TASK TO COMPLETE => Take the data below and extract the lines from the one with "C4: 15nF (0V, VEXT) -> 15nF (0V, CH)" to the one with "U1: MCP73832 -> TP4054", inclusive, exactly as written.
___ ENTRIES SUPPLIED ___
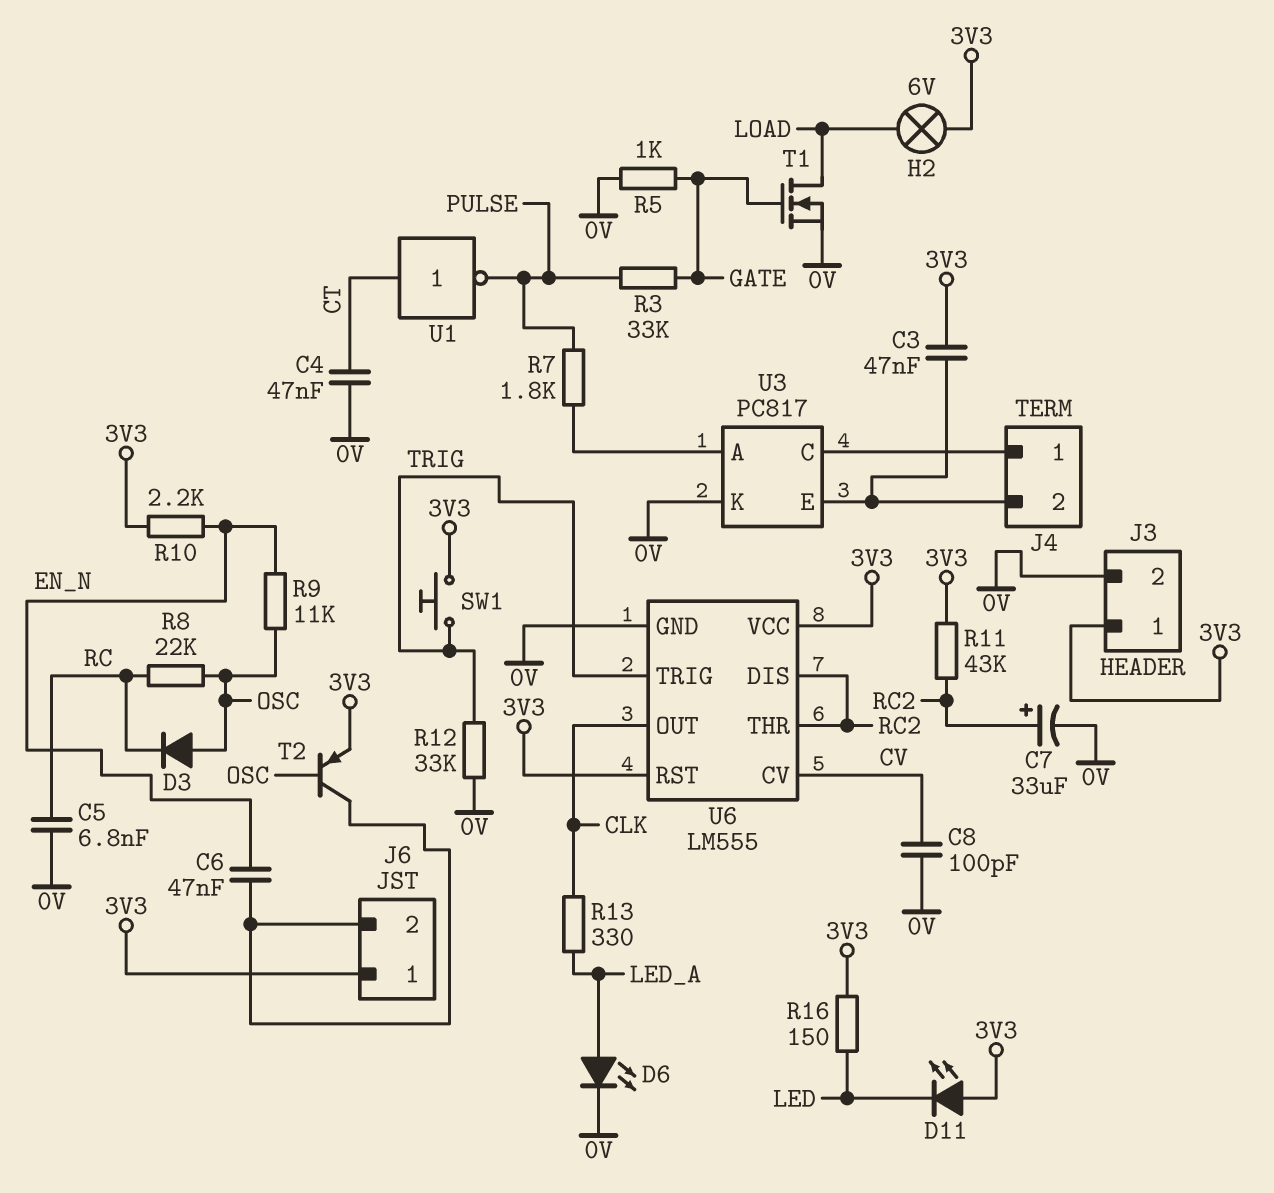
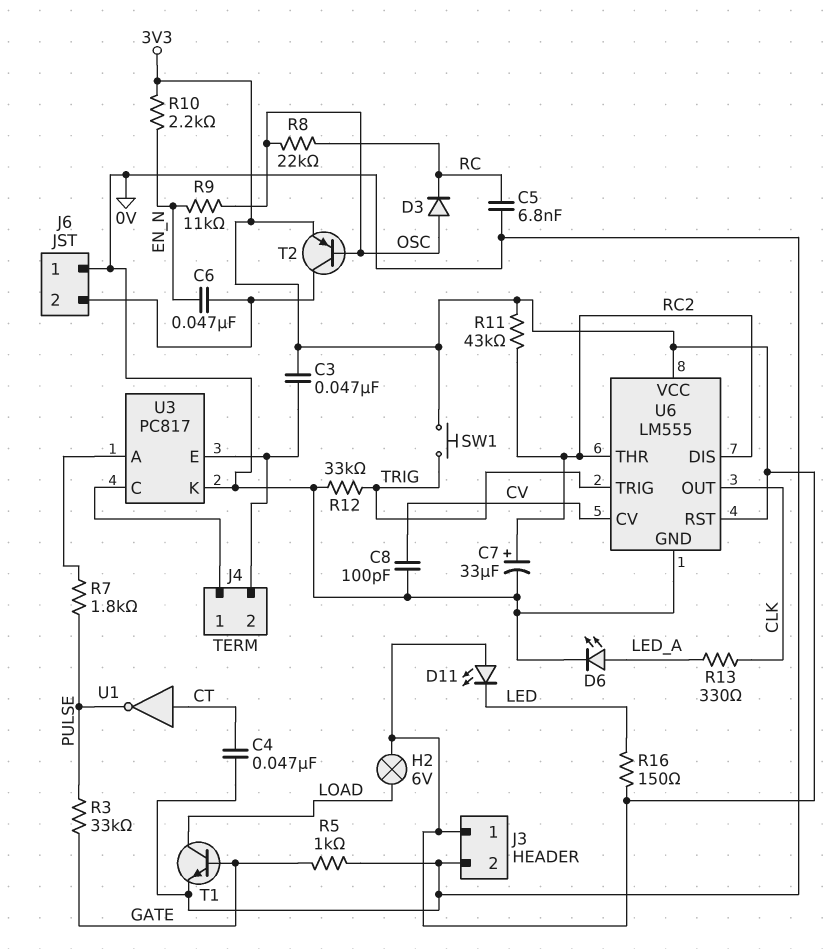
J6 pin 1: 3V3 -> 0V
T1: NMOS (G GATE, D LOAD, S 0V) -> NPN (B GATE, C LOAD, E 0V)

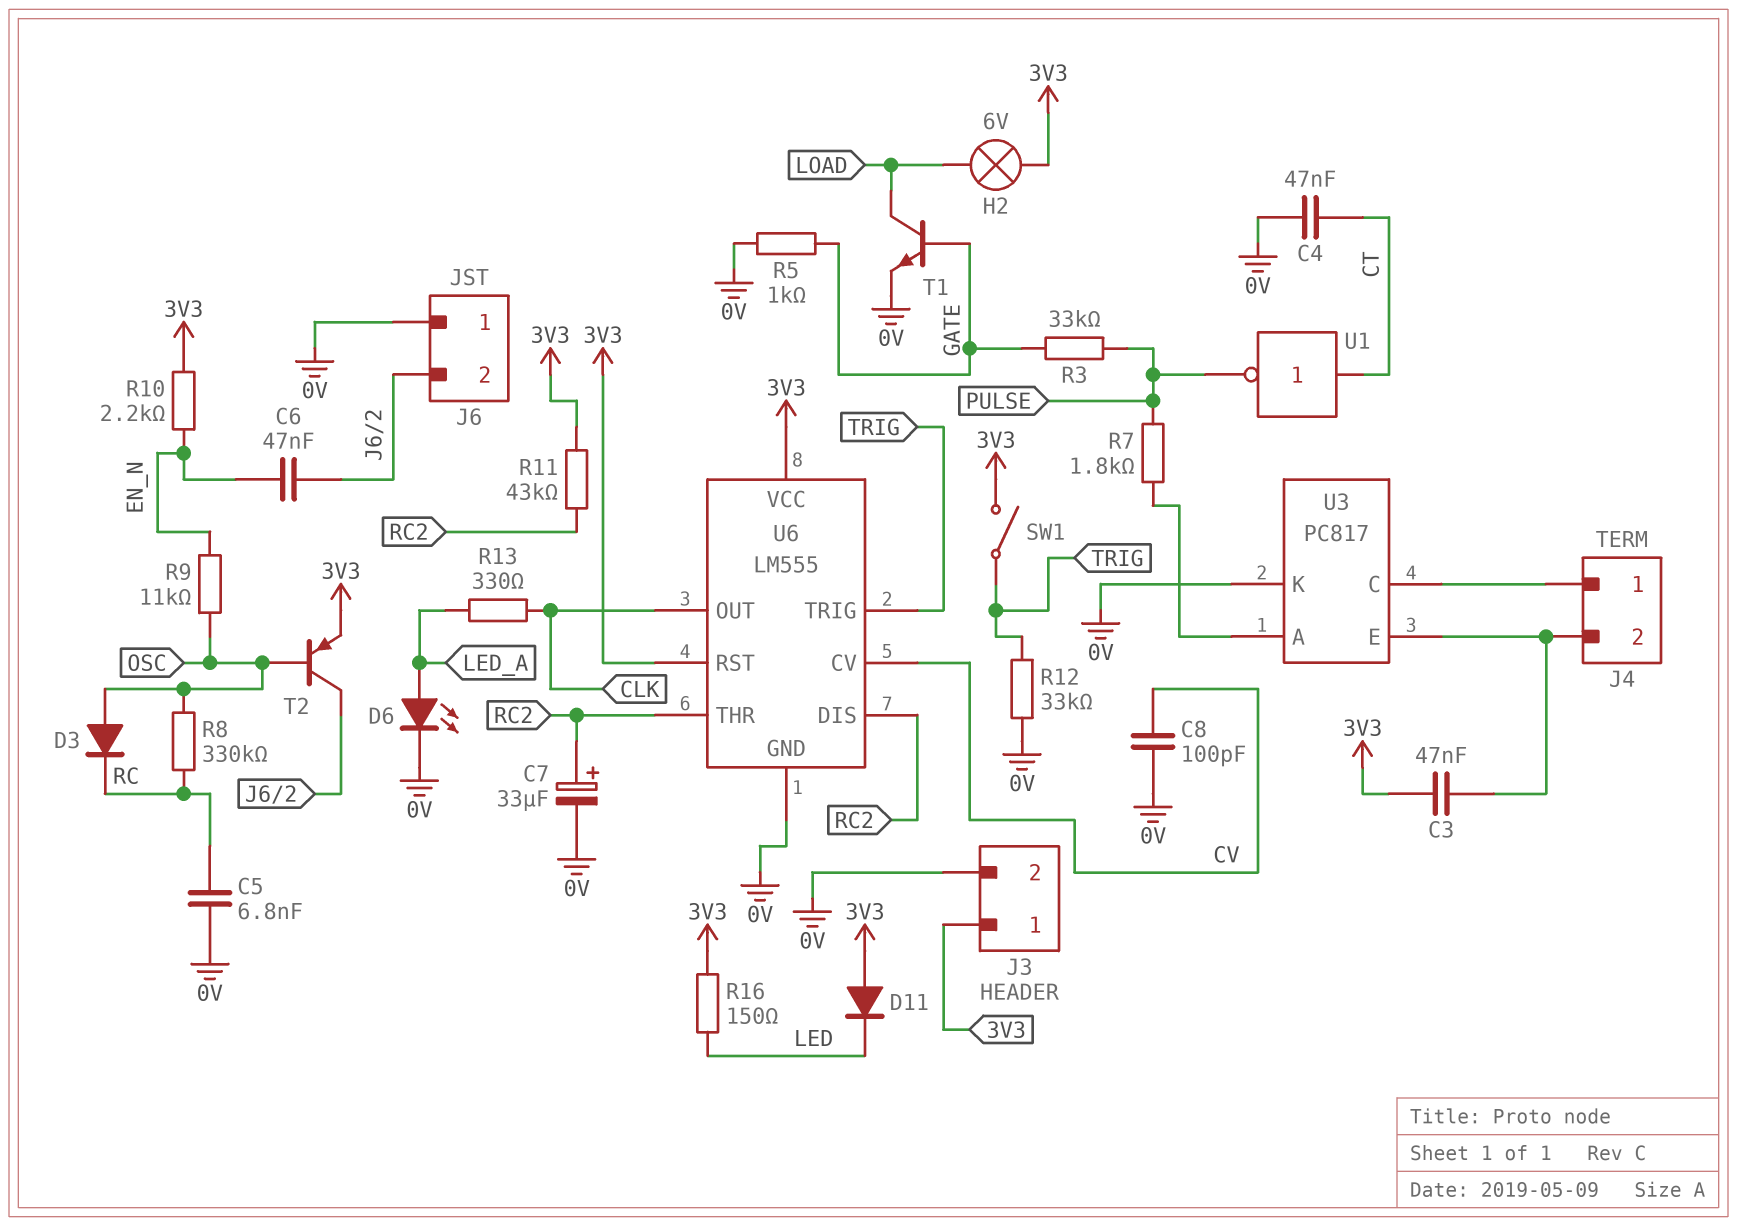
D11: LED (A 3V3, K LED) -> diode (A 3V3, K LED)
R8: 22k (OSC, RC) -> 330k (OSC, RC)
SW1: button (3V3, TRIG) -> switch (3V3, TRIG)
___
___ ENTRIES SUPPLIED ___
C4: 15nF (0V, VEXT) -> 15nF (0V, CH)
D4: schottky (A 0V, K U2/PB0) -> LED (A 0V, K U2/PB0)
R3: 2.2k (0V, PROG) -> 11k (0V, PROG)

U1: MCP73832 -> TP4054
___
ANSWER TO THIS PROBLEM =>
C4: 15nF (0V, VEXT) -> 15nF (0V, CH)
D4: schottky (A 0V, K U2/PB0) -> LED (A 0V, K U2/PB0)
R3: 2.2k (0V, PROG) -> 11k (0V, PROG)

U1: MCP73832 -> TP4054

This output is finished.